_Required action_: Nothing but the lines from the one containing "pink flashlight [509,288,553,309]" through the one containing "none -> brown cone [407,156,442,208]", both included, should be given again, each exactly as written below.

##### Material for the task #####

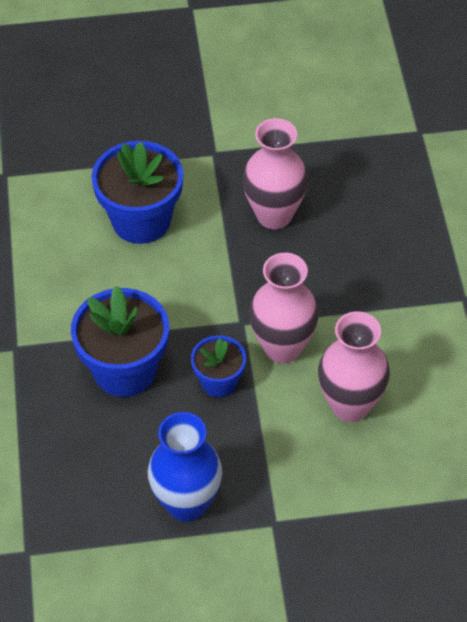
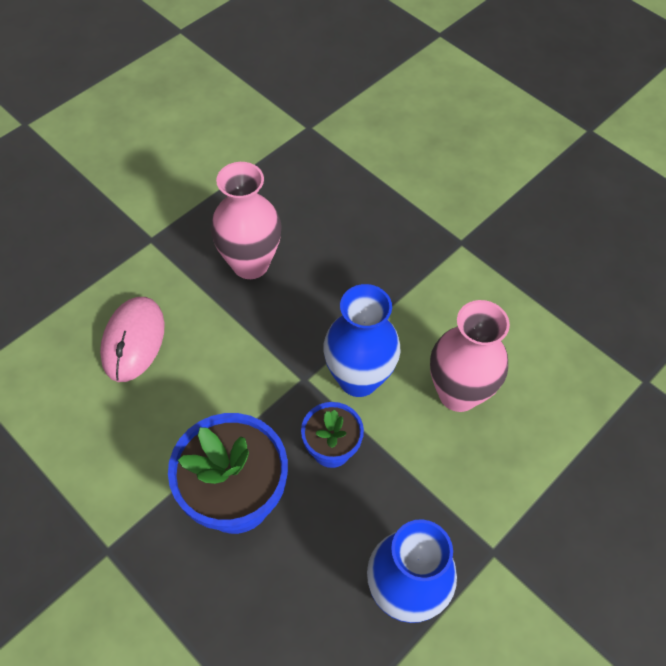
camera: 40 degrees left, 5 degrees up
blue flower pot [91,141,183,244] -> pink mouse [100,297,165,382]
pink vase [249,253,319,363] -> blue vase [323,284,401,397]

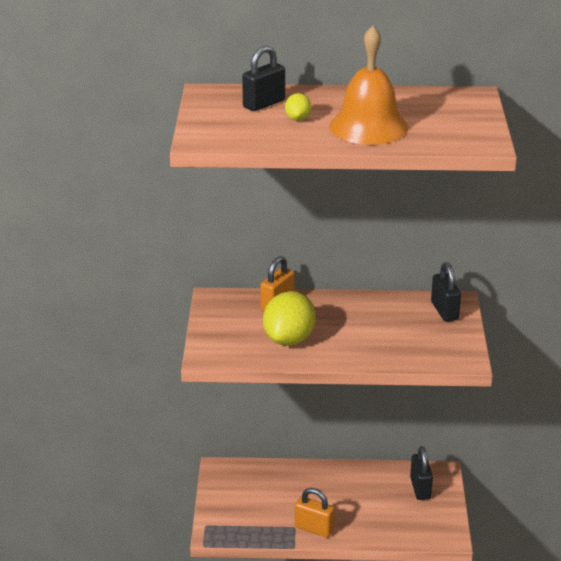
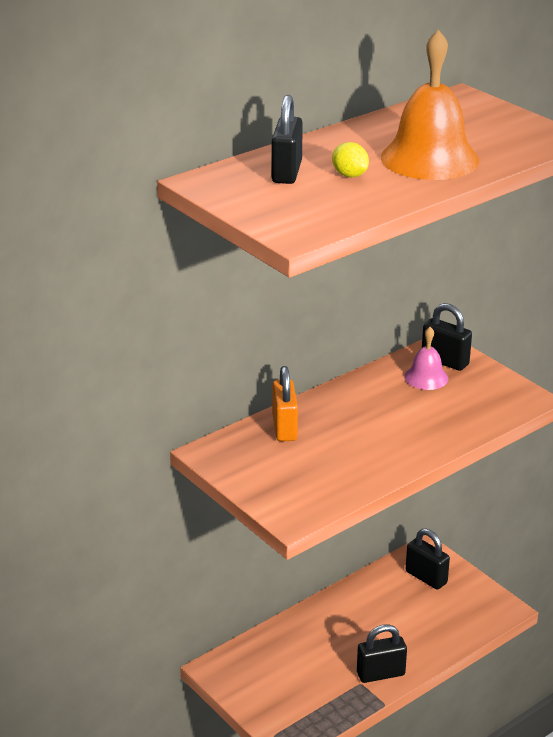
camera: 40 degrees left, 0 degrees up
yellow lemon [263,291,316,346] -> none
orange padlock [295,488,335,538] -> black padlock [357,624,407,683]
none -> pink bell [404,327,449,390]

#####
##### Material for the task #####

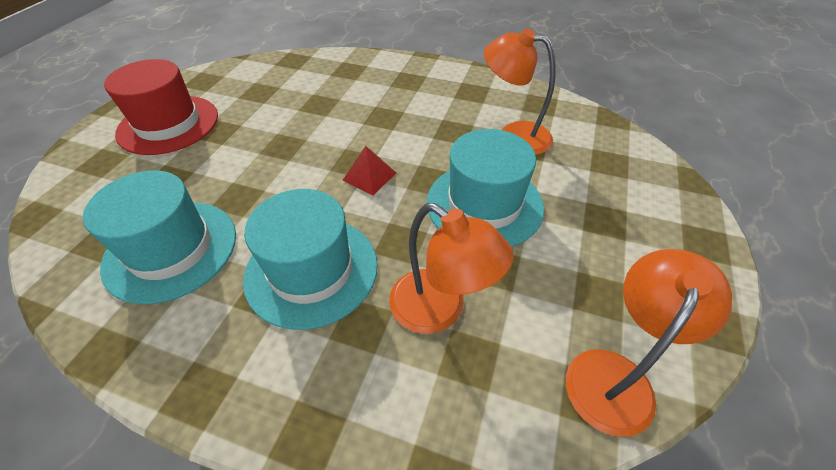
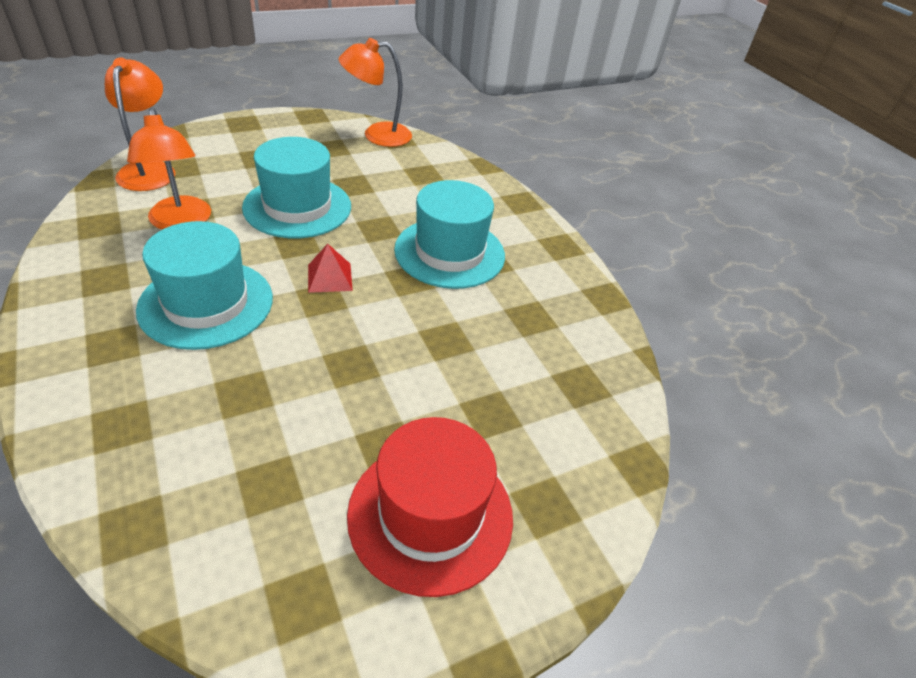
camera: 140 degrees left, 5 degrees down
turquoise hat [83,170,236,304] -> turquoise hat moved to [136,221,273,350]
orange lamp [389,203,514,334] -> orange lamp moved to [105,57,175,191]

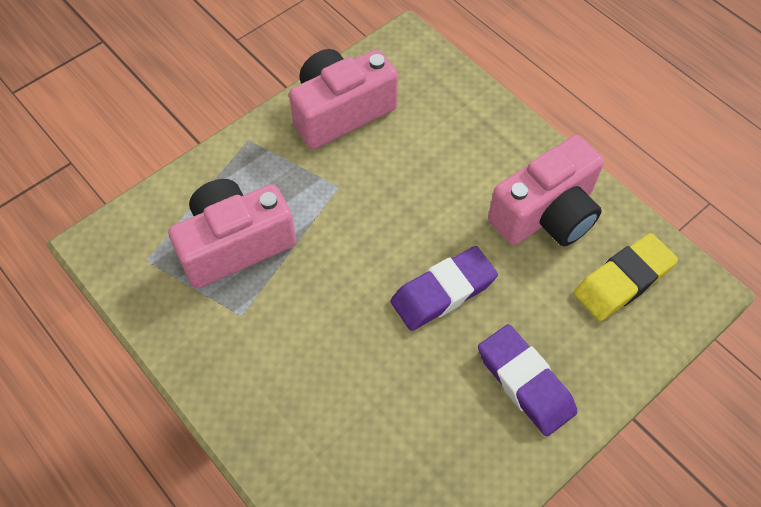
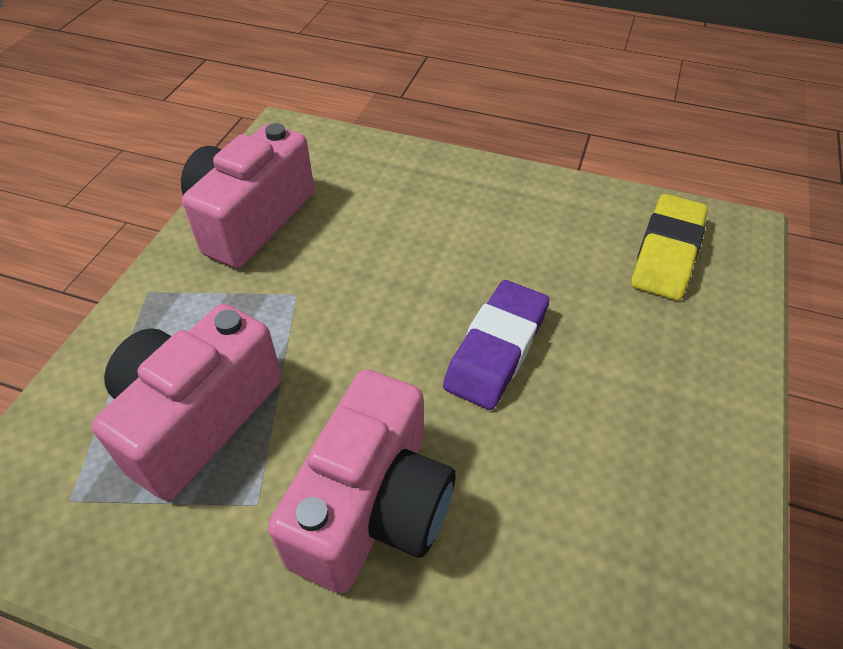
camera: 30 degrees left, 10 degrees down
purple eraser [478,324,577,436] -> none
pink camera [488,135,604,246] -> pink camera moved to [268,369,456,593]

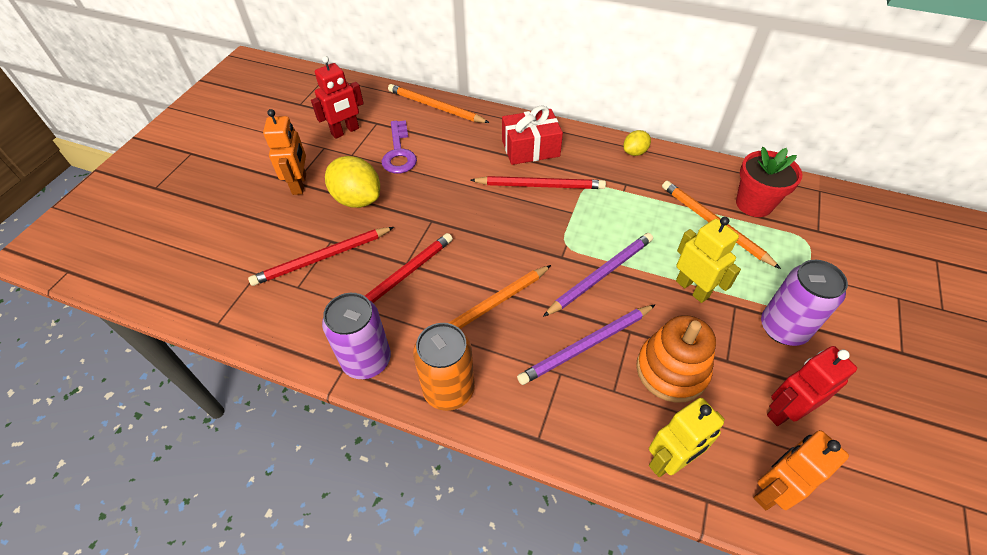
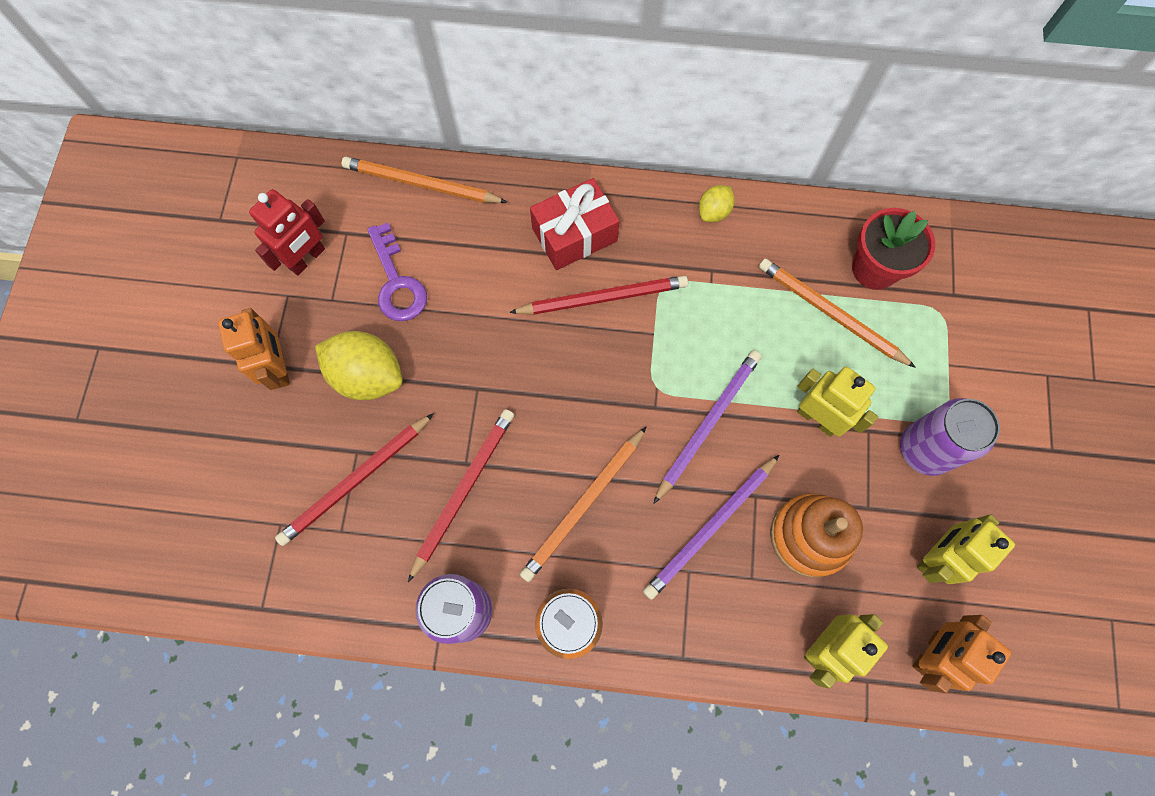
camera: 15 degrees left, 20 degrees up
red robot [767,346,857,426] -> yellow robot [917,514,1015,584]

#####
##### Material for the task #####

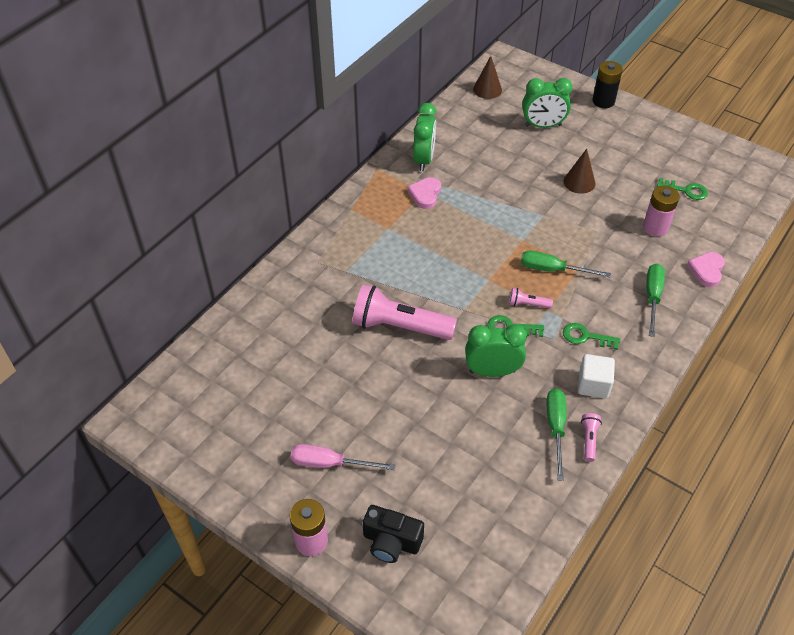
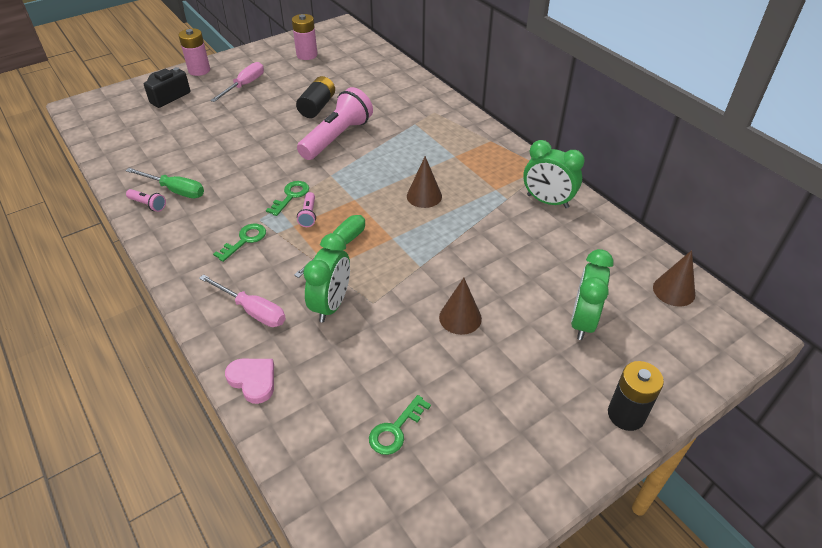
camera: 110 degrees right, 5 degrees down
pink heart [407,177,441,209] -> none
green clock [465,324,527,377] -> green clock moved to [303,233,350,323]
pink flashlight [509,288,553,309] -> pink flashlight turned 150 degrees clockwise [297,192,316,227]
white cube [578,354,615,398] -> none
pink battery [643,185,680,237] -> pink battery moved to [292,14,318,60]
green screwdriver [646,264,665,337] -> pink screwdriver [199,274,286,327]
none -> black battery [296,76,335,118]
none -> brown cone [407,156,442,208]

#####

_Finished exercise_:
pink flashlight [509,288,553,309] -> pink flashlight turned 150 degrees clockwise [297,192,316,227]
white cube [578,354,615,398] -> none
pink battery [643,185,680,237] -> pink battery moved to [292,14,318,60]
green screwdriver [646,264,665,337] -> pink screwdriver [199,274,286,327]
none -> black battery [296,76,335,118]
none -> brown cone [407,156,442,208]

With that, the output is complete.